_INSTRUCTIONS FOR THE TASK_
Below are some entries. Copy each line in them that holds "none".

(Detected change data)

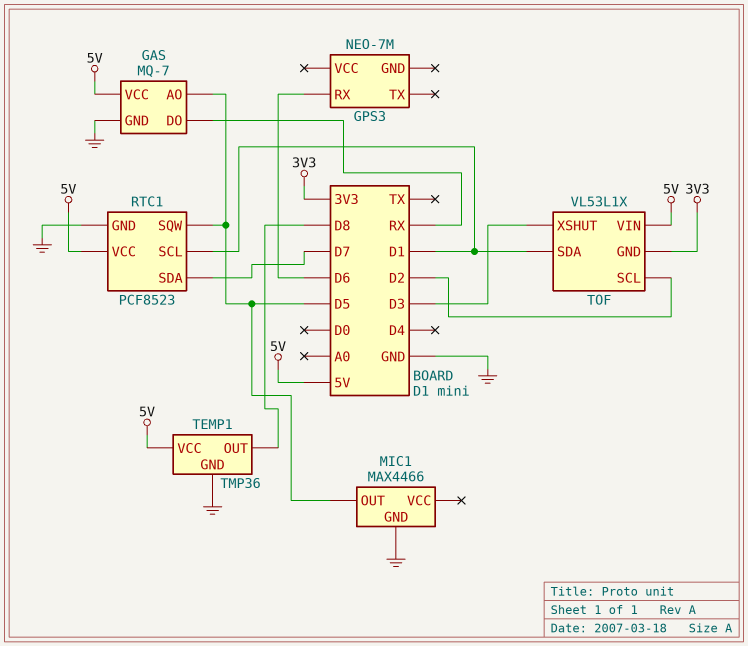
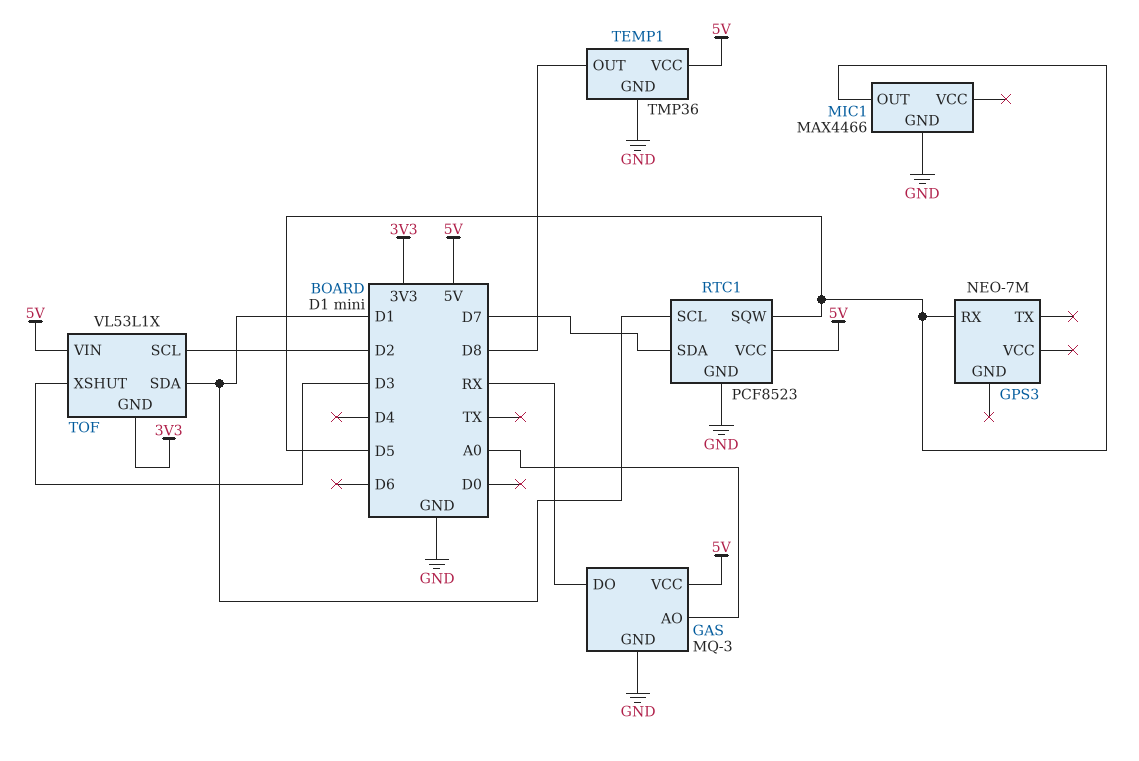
GAS: MQ-7 -> MQ-3
GAS pin AO: D5 -> A0
GPS3 pin RX: D6 -> D5

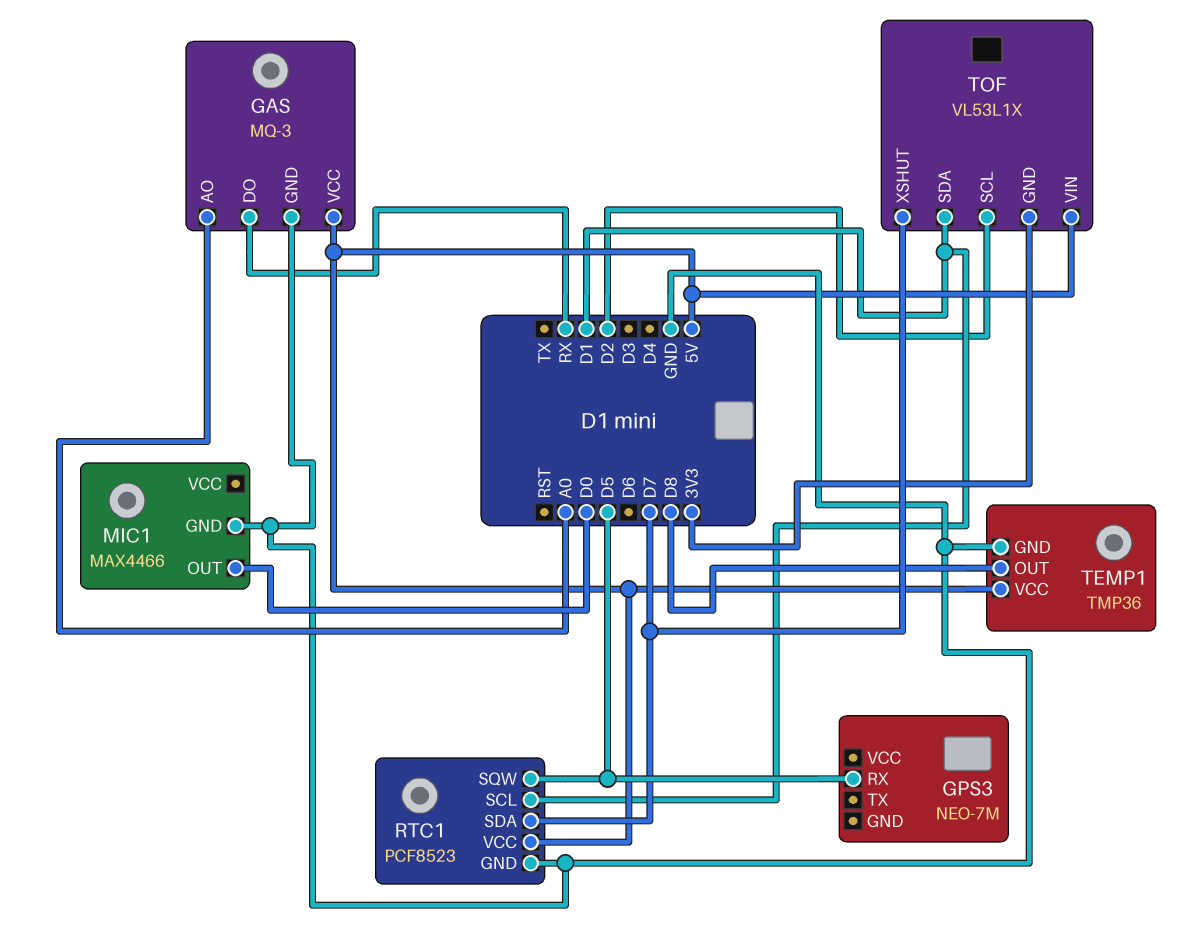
MIC1 pin OUT: D5 -> D0
TOF pin XSHUT: D3 -> D7

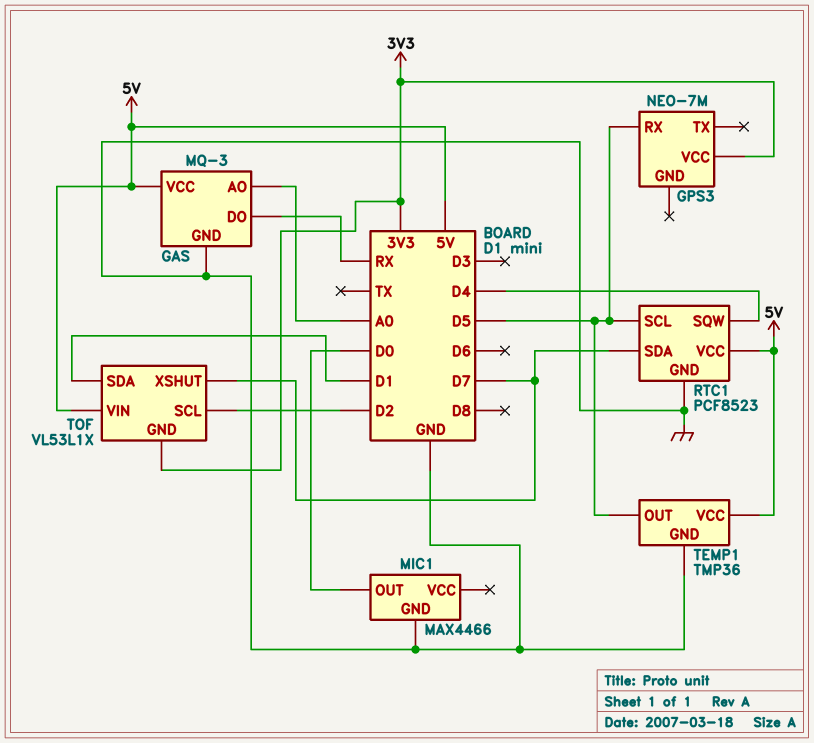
GPS3 pin VCC: none -> 3V3
RTC1 pin SCL: D1 -> D5
RTC1 pin SQW: D5 -> D4
TEMP1 pin OUT: D8 -> D5

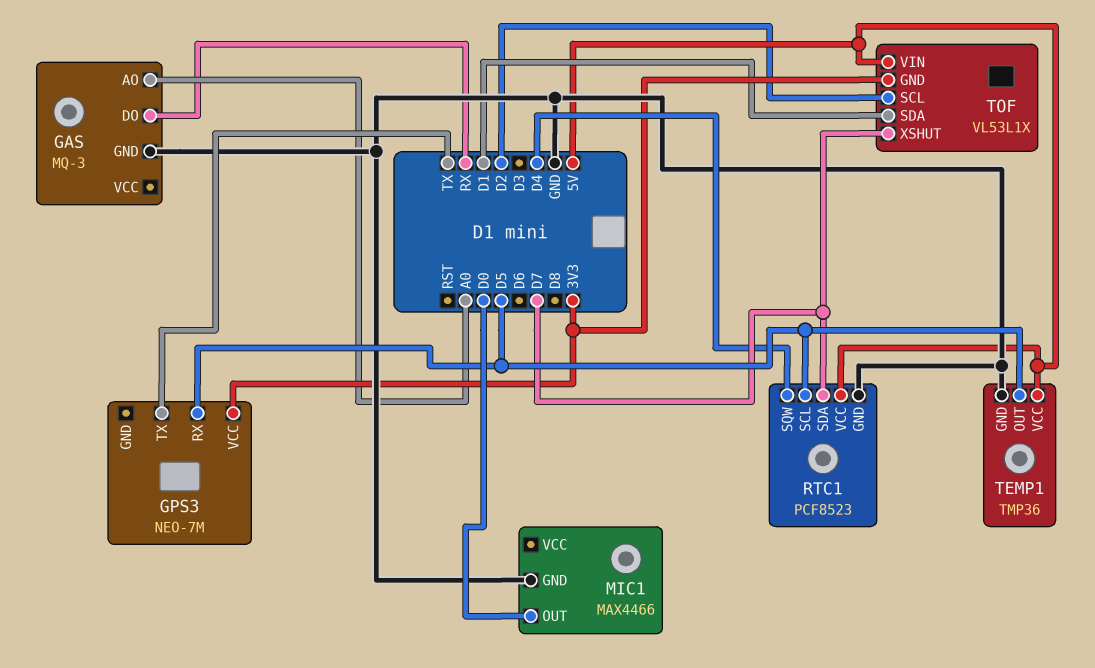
GAS pin VCC: 5V -> none
GPS3 pin TX: none -> TX

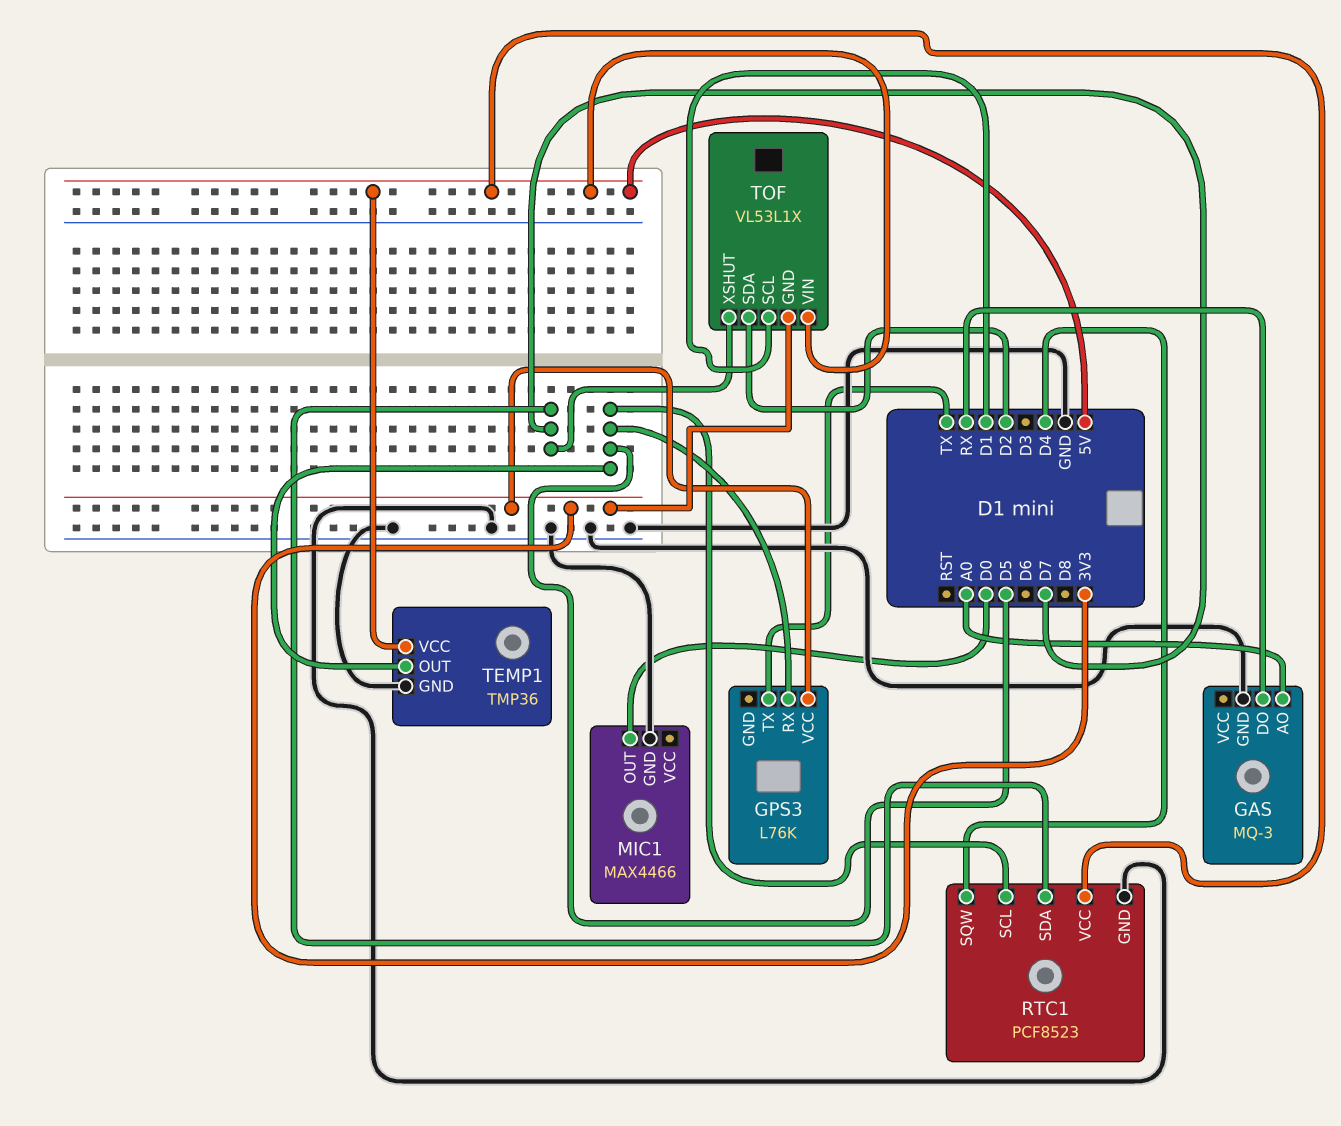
GPS3: NEO-7M -> L76K
TOF pin SCL: D2 -> D1
TOF pin SDA: D1 -> D2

_TASK RESULT_
GPS3 pin VCC: none -> 3V3
GAS pin VCC: 5V -> none
GPS3 pin TX: none -> TX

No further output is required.